MATERIAL FOR THIS EXERCISE
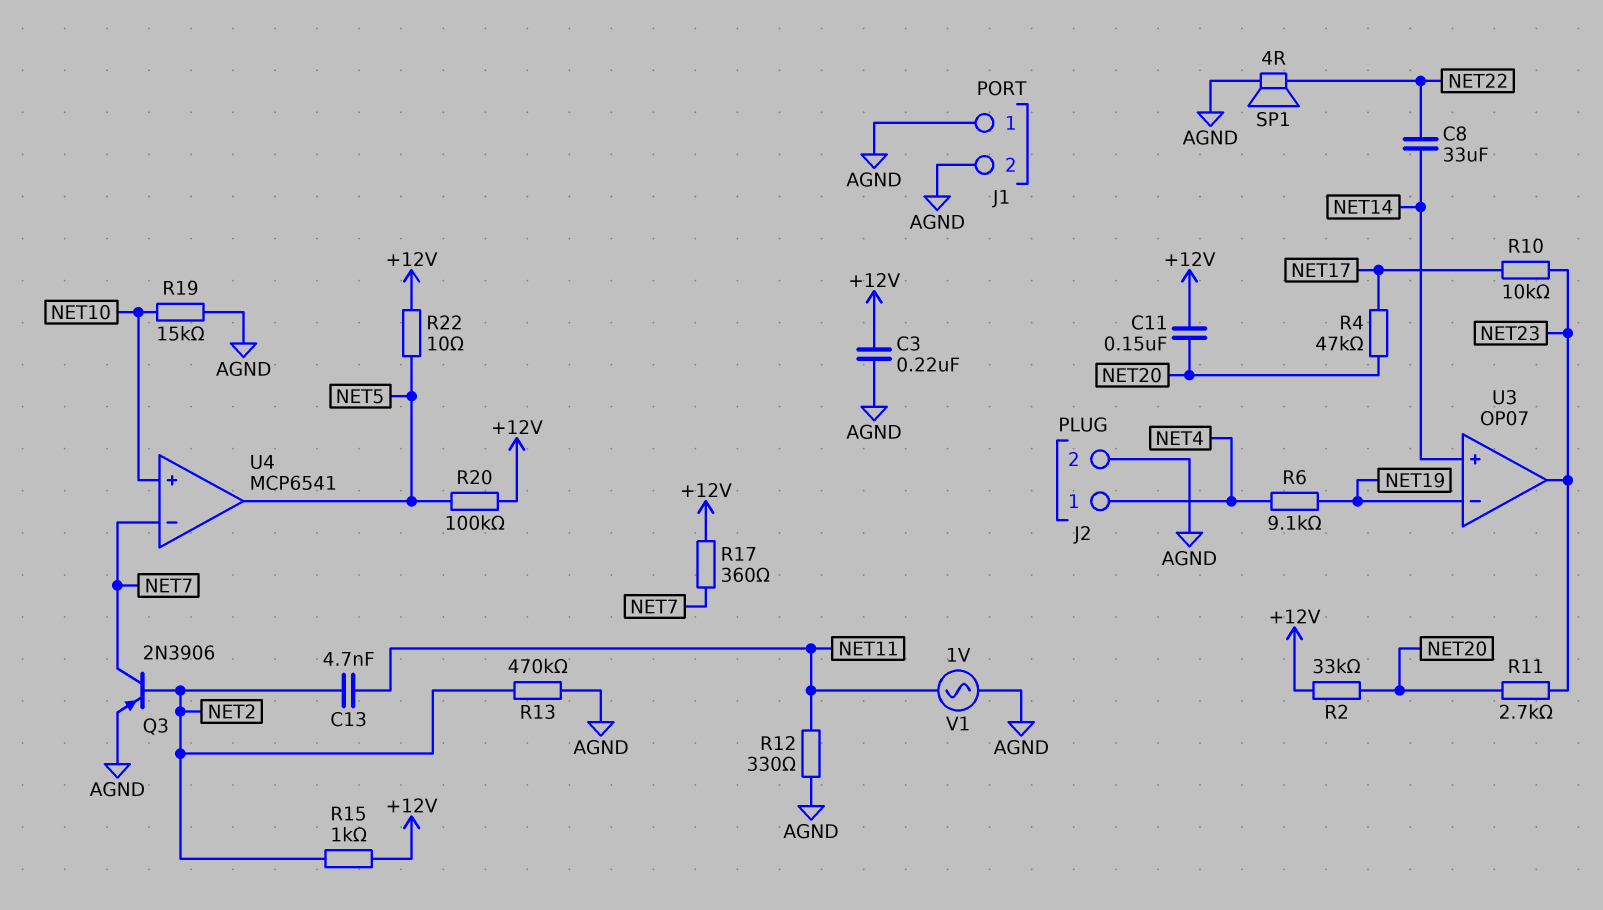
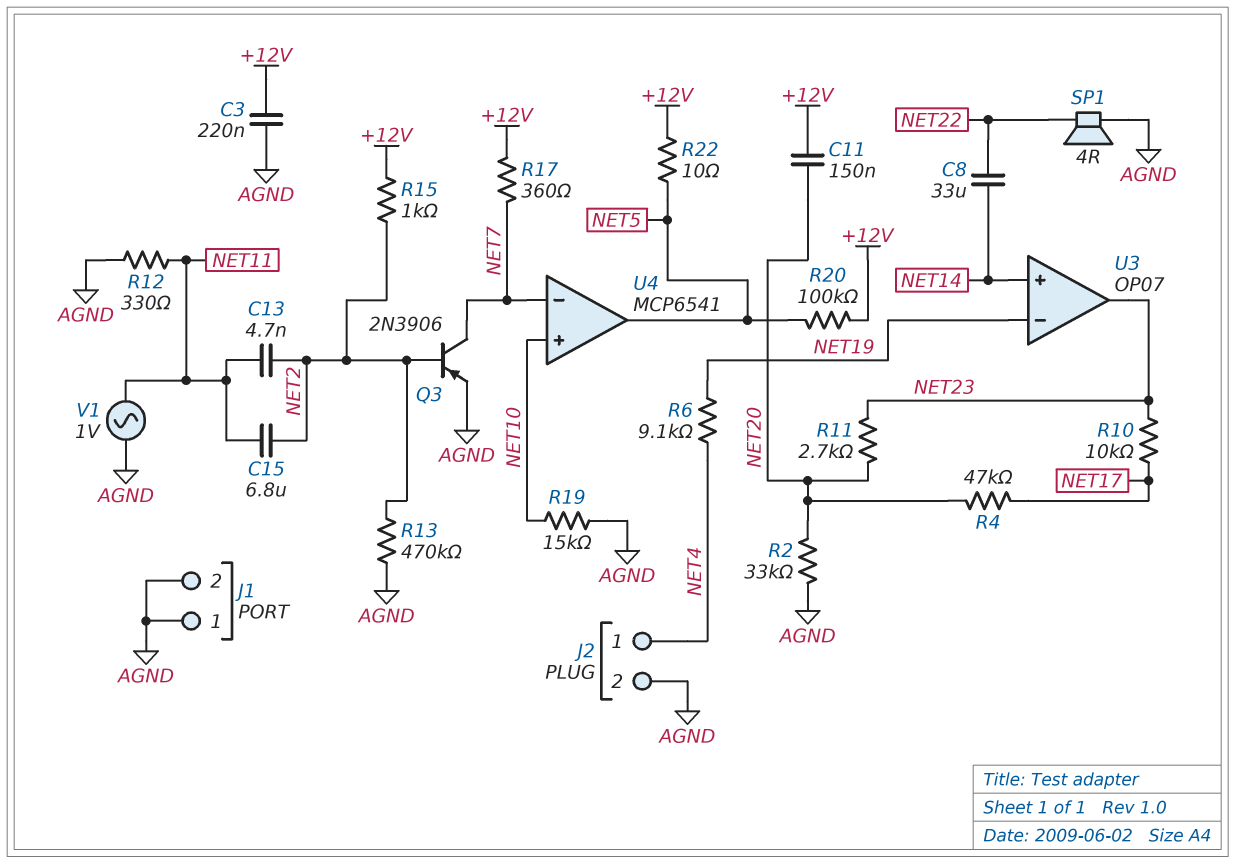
C15: none -> 6.8uF (NET2, NET11)
R2: 33k (+12V, NET20) -> 33k (AGND, NET20)

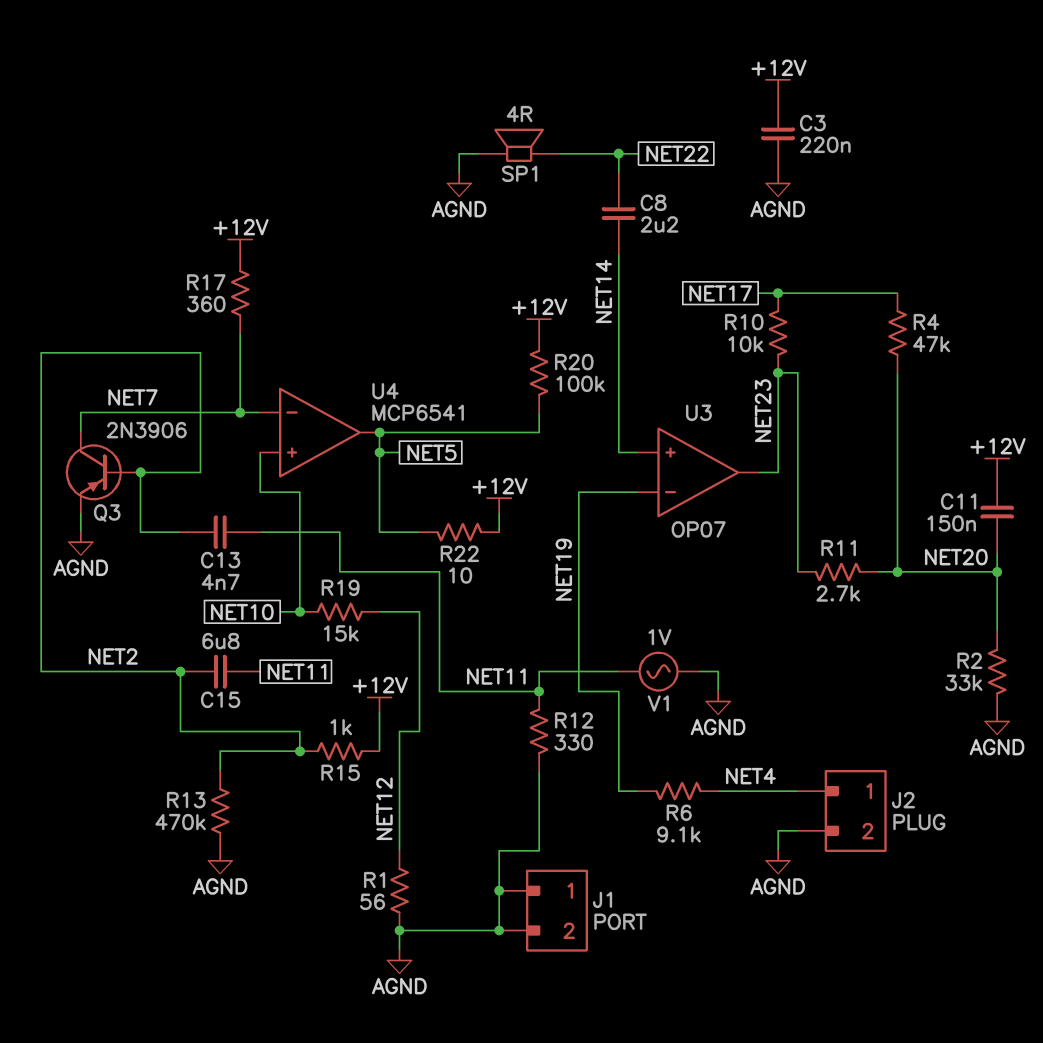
C8: 33uF (NET14, NET22) -> 2.2uF (NET14, NET22)
R1: none -> 56 (AGND, NET12)
R19: 15k (AGND, NET10) -> 15k (NET10, NET12)

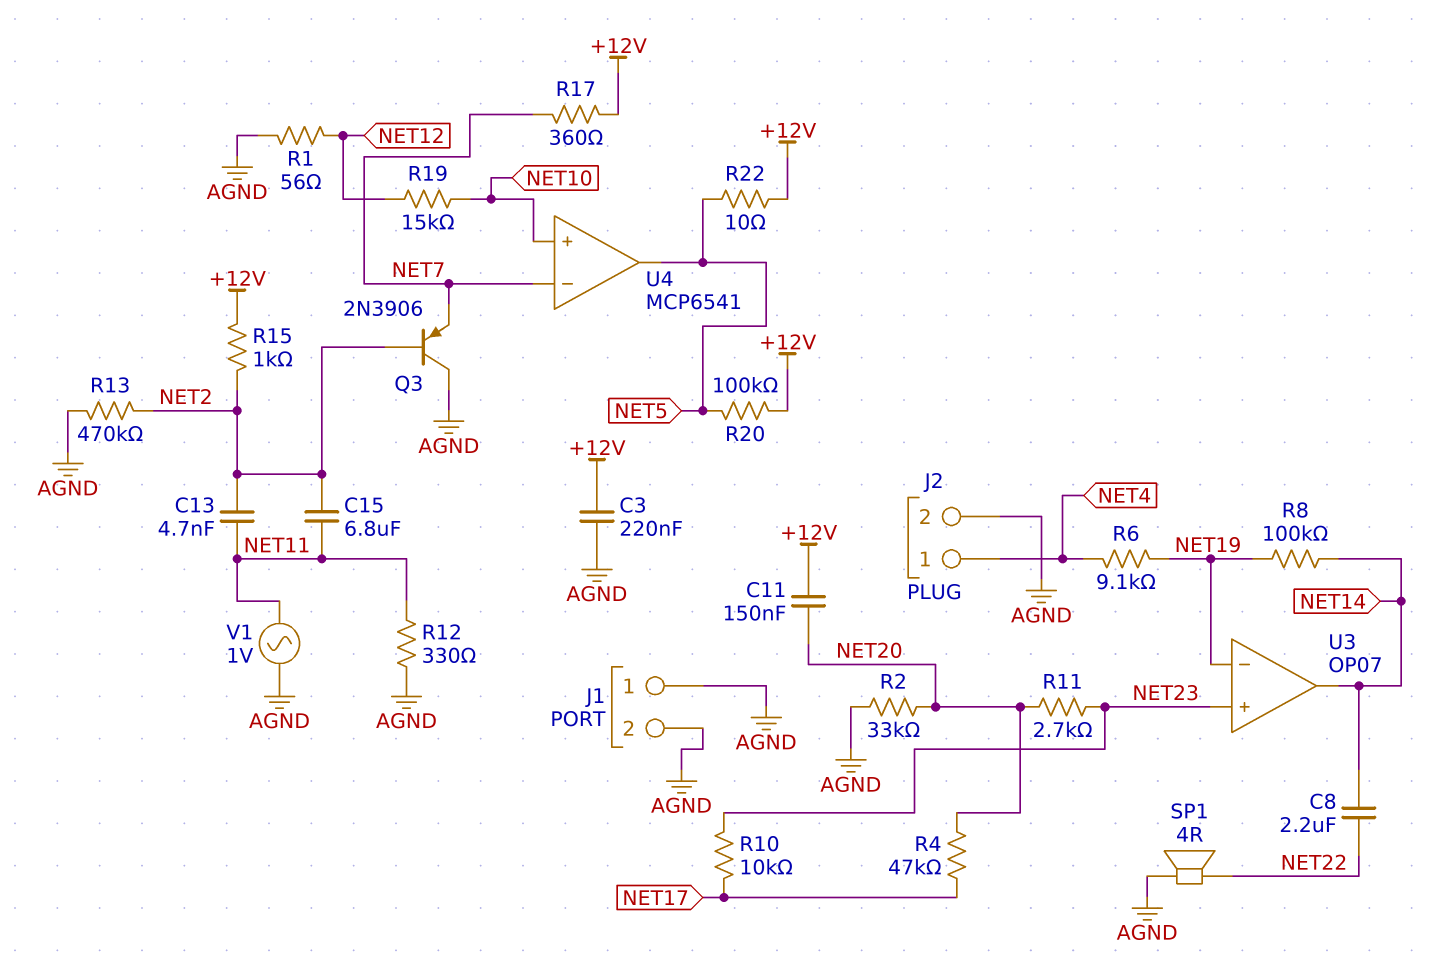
Q3: PNP 2N3906 (B NET2, C NET7, E AGND) -> PNP 2N3906 (B NET2, C AGND, E NET7)
R8: none -> 100k (NET14, NET19)
U3 pin in+: NET14 -> NET23
U3 pin out: NET23 -> NET14

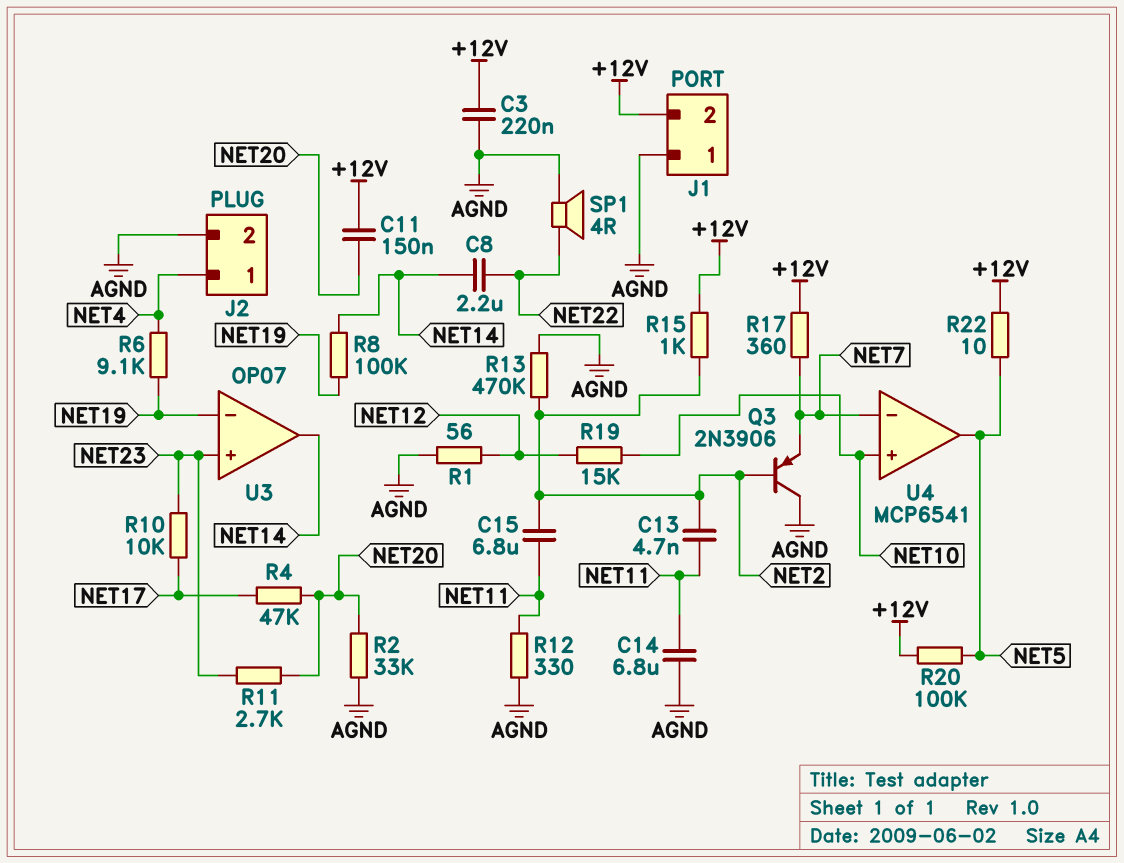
C14: none -> 6.8uF (AGND, NET11)
J1 pin 2: AGND -> +12V
V1: AC 1V (AGND, NET11) -> none

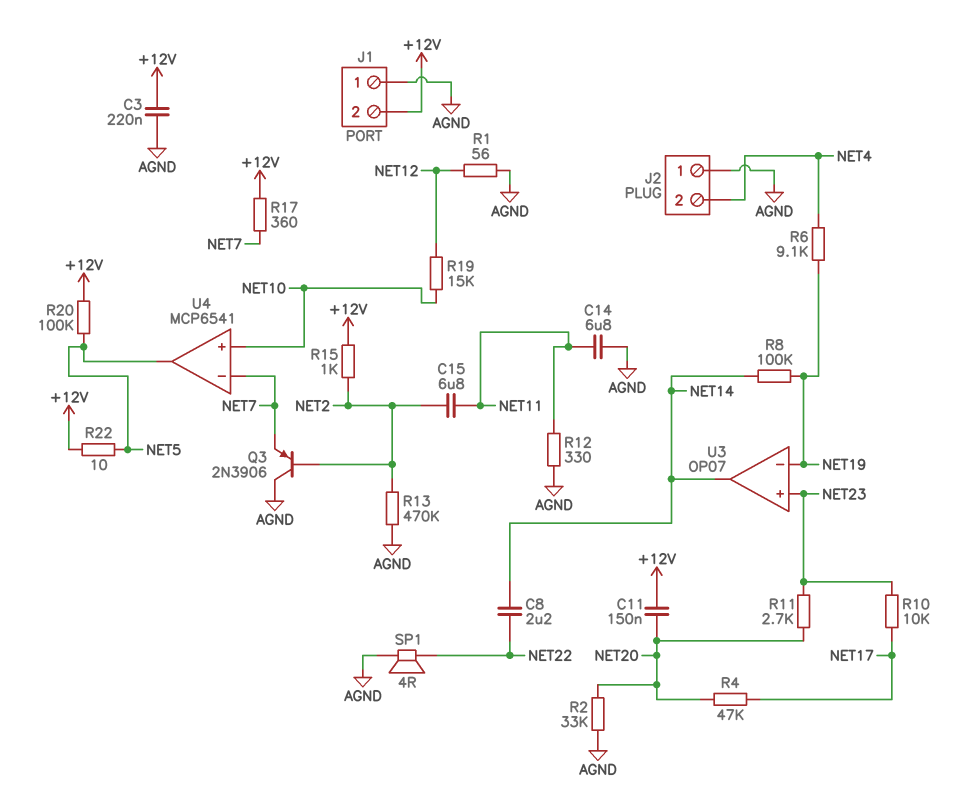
C13: 4.7nF (NET2, NET11) -> none
J2 pin 1: NET4 -> AGND
J2 pin 2: AGND -> NET4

YOUR TASK
Please return all lines in the material above that include the word "none".

OUTPUT OF THE TASK
C15: none -> 6.8uF (NET2, NET11)
R1: none -> 56 (AGND, NET12)
R8: none -> 100k (NET14, NET19)
C14: none -> 6.8uF (AGND, NET11)
V1: AC 1V (AGND, NET11) -> none
C13: 4.7nF (NET2, NET11) -> none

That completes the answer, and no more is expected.